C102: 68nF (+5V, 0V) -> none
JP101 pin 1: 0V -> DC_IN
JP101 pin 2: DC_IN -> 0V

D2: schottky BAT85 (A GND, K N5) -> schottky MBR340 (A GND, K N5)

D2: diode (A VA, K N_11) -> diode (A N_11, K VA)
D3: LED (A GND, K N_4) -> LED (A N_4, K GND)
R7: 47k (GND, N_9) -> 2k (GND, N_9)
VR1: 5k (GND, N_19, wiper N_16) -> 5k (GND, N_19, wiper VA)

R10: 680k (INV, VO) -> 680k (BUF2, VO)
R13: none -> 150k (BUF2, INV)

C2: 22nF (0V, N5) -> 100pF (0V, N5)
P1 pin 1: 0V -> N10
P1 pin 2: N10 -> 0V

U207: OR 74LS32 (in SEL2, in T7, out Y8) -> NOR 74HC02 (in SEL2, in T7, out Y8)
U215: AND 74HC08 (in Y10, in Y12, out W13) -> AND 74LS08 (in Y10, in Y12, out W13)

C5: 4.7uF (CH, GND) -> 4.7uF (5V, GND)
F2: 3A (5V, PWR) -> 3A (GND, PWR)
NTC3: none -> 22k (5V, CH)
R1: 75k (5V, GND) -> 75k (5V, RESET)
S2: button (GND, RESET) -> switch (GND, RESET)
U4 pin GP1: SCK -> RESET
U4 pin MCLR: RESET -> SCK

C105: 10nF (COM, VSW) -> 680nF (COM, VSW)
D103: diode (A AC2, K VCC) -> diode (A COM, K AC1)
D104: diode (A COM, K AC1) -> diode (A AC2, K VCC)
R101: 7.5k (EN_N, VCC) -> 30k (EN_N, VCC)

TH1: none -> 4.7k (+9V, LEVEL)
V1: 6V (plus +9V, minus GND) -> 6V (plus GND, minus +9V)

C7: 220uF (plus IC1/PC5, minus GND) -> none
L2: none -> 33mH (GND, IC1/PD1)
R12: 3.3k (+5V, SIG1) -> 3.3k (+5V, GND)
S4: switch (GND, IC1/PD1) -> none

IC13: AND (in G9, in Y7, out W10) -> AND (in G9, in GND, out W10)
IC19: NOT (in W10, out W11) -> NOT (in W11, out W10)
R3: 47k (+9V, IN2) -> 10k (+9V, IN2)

Task details:
Print nothing except the lines from the line containing "C7: 220uF (plus IC1/PC5, minus GND) -> none" to the end of the listing, exactly as written.

Solution for this exercise:
C7: 220uF (plus IC1/PC5, minus GND) -> none
L2: none -> 33mH (GND, IC1/PD1)
R12: 3.3k (+5V, SIG1) -> 3.3k (+5V, GND)
S4: switch (GND, IC1/PD1) -> none

IC13: AND (in G9, in Y7, out W10) -> AND (in G9, in GND, out W10)
IC19: NOT (in W10, out W11) -> NOT (in W11, out W10)
R3: 47k (+9V, IN2) -> 10k (+9V, IN2)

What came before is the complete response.